»»
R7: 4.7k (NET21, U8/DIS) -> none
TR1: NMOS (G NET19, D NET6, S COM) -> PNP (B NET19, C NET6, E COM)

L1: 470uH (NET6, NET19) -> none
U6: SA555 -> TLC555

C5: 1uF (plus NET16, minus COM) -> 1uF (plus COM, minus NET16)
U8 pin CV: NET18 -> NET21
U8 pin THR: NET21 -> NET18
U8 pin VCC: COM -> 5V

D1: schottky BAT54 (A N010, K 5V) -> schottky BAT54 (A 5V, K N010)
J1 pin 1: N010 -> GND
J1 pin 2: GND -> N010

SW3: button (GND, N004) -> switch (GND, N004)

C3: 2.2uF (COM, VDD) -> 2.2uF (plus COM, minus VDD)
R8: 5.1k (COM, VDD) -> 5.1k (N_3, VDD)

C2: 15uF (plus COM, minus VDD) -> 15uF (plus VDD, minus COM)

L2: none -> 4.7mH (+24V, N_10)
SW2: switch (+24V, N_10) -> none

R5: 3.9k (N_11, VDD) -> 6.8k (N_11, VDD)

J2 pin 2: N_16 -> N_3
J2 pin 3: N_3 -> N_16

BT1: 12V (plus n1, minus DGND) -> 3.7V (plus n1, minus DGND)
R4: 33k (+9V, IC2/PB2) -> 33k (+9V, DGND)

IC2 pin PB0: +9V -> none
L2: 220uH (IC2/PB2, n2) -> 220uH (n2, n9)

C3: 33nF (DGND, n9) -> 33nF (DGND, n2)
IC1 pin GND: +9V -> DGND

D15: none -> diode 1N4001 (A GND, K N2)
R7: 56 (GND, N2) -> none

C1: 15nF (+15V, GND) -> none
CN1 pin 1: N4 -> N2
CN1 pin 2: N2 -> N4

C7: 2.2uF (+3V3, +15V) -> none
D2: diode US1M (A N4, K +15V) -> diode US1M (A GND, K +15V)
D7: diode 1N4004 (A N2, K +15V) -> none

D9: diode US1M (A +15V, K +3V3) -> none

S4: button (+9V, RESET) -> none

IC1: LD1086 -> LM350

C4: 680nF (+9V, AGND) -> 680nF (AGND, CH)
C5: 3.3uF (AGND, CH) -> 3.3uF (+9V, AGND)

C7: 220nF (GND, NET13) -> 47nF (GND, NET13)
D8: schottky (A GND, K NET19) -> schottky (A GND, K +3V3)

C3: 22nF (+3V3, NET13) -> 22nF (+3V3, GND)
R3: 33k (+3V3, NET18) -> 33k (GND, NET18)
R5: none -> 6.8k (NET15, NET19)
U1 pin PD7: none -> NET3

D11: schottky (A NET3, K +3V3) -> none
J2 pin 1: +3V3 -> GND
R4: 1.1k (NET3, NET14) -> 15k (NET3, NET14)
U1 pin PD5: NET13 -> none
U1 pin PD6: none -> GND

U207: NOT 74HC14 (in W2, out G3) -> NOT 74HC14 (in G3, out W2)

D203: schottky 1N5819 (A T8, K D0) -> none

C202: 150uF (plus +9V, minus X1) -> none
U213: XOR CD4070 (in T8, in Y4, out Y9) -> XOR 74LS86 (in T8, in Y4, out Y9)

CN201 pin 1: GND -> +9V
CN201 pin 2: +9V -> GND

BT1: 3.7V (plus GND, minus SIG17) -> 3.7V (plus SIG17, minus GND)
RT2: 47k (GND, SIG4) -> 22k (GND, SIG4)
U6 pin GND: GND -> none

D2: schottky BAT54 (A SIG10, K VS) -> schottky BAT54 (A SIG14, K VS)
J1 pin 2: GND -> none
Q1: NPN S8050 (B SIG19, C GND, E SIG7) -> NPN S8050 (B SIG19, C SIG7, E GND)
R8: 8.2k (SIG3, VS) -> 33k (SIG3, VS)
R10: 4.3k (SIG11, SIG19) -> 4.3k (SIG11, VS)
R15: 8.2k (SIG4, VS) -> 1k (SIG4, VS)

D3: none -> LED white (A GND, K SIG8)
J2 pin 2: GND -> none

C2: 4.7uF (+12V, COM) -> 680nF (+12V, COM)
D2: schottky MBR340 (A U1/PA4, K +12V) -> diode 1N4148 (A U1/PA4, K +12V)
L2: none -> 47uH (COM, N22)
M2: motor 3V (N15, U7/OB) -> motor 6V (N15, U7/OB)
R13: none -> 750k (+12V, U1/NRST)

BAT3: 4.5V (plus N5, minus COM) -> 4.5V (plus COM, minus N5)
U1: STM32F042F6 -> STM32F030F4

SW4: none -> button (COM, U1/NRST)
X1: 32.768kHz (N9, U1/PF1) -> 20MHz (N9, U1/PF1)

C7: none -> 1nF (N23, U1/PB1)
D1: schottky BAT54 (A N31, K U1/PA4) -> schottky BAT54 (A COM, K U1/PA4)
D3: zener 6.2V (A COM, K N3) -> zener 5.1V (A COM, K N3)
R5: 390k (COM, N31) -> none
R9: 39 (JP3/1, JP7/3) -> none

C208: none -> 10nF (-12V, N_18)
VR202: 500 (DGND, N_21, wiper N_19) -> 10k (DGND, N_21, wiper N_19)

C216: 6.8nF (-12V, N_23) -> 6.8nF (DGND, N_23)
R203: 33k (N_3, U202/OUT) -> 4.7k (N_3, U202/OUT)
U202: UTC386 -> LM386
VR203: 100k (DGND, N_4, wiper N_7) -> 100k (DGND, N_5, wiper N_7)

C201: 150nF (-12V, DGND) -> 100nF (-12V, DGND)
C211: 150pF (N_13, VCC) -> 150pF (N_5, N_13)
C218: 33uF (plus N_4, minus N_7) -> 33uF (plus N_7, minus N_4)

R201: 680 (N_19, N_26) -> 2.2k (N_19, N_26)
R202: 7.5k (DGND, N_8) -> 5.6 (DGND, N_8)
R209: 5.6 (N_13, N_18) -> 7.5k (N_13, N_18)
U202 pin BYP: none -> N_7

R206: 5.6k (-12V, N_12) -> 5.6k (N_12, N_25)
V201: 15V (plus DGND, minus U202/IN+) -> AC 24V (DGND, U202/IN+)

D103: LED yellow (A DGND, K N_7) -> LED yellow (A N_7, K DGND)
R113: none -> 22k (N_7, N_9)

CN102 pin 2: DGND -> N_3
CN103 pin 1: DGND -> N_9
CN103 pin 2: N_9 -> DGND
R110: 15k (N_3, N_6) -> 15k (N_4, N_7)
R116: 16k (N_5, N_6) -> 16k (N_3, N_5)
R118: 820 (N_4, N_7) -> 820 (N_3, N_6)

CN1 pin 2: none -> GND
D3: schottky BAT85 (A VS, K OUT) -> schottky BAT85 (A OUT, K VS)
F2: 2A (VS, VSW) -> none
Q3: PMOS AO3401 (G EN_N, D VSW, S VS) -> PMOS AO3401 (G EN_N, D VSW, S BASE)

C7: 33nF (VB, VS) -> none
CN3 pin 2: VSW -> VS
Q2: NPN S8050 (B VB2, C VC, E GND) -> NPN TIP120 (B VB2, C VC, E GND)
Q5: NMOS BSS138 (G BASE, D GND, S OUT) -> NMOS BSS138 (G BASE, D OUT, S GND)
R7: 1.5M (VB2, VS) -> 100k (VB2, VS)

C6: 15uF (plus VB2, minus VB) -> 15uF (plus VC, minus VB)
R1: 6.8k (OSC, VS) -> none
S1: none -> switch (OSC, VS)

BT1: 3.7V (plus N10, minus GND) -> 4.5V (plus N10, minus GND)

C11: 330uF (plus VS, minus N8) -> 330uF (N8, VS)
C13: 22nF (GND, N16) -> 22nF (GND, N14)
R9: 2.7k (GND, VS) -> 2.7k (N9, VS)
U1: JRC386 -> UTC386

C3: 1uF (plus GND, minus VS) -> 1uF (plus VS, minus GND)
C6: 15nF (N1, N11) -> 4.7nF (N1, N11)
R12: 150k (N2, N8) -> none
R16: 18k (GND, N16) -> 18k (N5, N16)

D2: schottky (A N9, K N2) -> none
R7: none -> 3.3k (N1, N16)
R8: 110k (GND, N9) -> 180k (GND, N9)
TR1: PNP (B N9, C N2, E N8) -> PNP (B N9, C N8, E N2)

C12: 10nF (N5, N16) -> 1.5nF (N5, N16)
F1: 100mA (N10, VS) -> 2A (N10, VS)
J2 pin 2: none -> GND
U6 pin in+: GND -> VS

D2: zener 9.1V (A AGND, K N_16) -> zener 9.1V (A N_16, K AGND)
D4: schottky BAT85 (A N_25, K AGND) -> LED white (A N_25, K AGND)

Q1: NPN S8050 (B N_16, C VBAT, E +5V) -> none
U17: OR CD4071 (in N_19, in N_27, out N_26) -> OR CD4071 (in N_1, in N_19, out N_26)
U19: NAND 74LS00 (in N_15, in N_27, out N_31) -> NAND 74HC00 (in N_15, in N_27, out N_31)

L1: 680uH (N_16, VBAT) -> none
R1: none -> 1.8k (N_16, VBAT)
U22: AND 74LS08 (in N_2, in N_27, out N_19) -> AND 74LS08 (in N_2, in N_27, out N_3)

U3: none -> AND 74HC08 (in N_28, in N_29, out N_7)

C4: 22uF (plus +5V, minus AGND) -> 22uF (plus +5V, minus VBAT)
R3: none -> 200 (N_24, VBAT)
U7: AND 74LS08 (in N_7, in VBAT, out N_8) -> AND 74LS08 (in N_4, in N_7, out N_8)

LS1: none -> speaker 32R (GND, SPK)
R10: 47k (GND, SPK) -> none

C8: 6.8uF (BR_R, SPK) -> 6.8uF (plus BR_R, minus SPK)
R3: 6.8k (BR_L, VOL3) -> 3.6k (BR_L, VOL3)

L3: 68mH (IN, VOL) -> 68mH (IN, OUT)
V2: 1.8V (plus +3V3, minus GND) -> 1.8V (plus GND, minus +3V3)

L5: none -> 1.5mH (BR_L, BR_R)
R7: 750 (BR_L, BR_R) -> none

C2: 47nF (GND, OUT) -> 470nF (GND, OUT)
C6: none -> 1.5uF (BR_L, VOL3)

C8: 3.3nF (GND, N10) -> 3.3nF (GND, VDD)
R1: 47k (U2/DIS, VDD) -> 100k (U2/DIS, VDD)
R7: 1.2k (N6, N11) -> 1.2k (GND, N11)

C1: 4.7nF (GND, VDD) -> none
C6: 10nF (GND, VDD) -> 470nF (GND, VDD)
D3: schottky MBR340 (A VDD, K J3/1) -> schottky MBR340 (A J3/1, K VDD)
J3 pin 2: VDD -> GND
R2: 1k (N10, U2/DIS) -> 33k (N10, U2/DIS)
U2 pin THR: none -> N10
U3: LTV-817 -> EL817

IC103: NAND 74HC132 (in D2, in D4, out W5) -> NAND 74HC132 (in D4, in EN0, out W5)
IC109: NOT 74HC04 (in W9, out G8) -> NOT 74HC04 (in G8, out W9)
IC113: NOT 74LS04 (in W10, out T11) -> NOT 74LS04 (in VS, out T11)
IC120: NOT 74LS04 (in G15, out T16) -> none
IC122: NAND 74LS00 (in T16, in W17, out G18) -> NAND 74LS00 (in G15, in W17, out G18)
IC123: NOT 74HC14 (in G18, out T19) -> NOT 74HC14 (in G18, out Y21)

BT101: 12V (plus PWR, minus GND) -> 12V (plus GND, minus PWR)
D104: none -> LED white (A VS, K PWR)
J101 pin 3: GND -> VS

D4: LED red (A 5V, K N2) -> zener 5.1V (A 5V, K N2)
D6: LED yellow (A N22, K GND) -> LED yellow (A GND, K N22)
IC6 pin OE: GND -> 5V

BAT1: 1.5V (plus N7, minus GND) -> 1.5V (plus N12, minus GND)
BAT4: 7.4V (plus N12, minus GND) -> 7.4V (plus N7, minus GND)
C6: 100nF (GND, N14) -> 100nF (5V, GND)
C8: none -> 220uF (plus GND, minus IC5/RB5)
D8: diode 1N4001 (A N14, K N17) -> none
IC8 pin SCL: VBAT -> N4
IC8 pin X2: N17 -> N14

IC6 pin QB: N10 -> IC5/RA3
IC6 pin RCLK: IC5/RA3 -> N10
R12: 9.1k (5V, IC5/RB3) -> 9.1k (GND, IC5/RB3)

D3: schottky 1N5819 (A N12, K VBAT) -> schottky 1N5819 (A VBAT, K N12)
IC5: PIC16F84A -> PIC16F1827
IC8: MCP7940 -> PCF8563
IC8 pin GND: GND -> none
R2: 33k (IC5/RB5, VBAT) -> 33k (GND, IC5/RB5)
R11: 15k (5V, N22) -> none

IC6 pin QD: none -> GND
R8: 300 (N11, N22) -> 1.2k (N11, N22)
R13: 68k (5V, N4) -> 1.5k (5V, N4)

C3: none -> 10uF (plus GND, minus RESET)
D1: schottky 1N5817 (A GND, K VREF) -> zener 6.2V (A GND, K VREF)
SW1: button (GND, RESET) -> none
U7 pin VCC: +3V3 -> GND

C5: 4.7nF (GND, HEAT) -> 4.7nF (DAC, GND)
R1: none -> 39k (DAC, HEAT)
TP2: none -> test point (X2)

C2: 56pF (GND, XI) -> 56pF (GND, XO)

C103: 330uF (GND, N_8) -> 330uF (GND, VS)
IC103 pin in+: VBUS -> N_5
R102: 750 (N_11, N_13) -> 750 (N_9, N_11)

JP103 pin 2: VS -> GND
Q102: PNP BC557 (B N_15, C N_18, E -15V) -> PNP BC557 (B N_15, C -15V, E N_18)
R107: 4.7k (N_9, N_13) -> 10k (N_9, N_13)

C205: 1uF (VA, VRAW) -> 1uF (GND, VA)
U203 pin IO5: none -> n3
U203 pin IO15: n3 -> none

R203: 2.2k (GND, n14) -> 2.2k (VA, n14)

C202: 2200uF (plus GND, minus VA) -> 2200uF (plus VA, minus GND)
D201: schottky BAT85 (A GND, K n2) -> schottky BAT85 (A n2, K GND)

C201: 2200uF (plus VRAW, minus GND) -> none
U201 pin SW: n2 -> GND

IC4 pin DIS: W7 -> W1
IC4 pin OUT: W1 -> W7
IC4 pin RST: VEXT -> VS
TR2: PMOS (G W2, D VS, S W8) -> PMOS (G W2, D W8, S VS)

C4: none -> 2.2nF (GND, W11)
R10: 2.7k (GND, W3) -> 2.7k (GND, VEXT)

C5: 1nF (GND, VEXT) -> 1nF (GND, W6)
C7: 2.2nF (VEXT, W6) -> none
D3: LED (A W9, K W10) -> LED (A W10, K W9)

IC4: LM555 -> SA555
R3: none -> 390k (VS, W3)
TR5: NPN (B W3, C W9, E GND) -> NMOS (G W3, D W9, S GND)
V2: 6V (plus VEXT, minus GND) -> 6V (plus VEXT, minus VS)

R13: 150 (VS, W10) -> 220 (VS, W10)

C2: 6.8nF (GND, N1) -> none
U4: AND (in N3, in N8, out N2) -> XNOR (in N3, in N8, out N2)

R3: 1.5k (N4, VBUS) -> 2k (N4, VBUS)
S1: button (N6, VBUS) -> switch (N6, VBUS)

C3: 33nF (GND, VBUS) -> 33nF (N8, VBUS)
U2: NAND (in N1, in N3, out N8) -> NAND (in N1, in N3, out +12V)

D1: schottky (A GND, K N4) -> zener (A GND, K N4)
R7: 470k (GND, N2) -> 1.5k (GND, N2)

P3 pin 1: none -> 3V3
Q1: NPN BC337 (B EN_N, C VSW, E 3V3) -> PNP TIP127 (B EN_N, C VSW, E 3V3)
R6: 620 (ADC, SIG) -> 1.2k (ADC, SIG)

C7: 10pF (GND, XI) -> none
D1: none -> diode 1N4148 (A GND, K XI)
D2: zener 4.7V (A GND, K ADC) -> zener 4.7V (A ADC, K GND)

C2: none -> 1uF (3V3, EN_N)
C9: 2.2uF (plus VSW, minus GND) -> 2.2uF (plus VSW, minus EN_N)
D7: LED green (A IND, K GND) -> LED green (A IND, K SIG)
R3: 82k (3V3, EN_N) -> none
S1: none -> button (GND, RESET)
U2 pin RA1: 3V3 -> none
««
### WHAT IS BEING ASKED
Going down from the first line of the entries above, restate each line word for word until the line holding "R5: none -> 6.8k (NET15, NET19)" is done.

### ANSWER FOR THIS EXERCISE
R7: 4.7k (NET21, U8/DIS) -> none
TR1: NMOS (G NET19, D NET6, S COM) -> PNP (B NET19, C NET6, E COM)

L1: 470uH (NET6, NET19) -> none
U6: SA555 -> TLC555

C5: 1uF (plus NET16, minus COM) -> 1uF (plus COM, minus NET16)
U8 pin CV: NET18 -> NET21
U8 pin THR: NET21 -> NET18
U8 pin VCC: COM -> 5V

D1: schottky BAT54 (A N010, K 5V) -> schottky BAT54 (A 5V, K N010)
J1 pin 1: N010 -> GND
J1 pin 2: GND -> N010

SW3: button (GND, N004) -> switch (GND, N004)

C3: 2.2uF (COM, VDD) -> 2.2uF (plus COM, minus VDD)
R8: 5.1k (COM, VDD) -> 5.1k (N_3, VDD)

C2: 15uF (plus COM, minus VDD) -> 15uF (plus VDD, minus COM)

L2: none -> 4.7mH (+24V, N_10)
SW2: switch (+24V, N_10) -> none

R5: 3.9k (N_11, VDD) -> 6.8k (N_11, VDD)

J2 pin 2: N_16 -> N_3
J2 pin 3: N_3 -> N_16

BT1: 12V (plus n1, minus DGND) -> 3.7V (plus n1, minus DGND)
R4: 33k (+9V, IC2/PB2) -> 33k (+9V, DGND)

IC2 pin PB0: +9V -> none
L2: 220uH (IC2/PB2, n2) -> 220uH (n2, n9)

C3: 33nF (DGND, n9) -> 33nF (DGND, n2)
IC1 pin GND: +9V -> DGND

D15: none -> diode 1N4001 (A GND, K N2)
R7: 56 (GND, N2) -> none

C1: 15nF (+15V, GND) -> none
CN1 pin 1: N4 -> N2
CN1 pin 2: N2 -> N4

C7: 2.2uF (+3V3, +15V) -> none
D2: diode US1M (A N4, K +15V) -> diode US1M (A GND, K +15V)
D7: diode 1N4004 (A N2, K +15V) -> none

D9: diode US1M (A +15V, K +3V3) -> none

S4: button (+9V, RESET) -> none

IC1: LD1086 -> LM350

C4: 680nF (+9V, AGND) -> 680nF (AGND, CH)
C5: 3.3uF (AGND, CH) -> 3.3uF (+9V, AGND)

C7: 220nF (GND, NET13) -> 47nF (GND, NET13)
D8: schottky (A GND, K NET19) -> schottky (A GND, K +3V3)

C3: 22nF (+3V3, NET13) -> 22nF (+3V3, GND)
R3: 33k (+3V3, NET18) -> 33k (GND, NET18)
R5: none -> 6.8k (NET15, NET19)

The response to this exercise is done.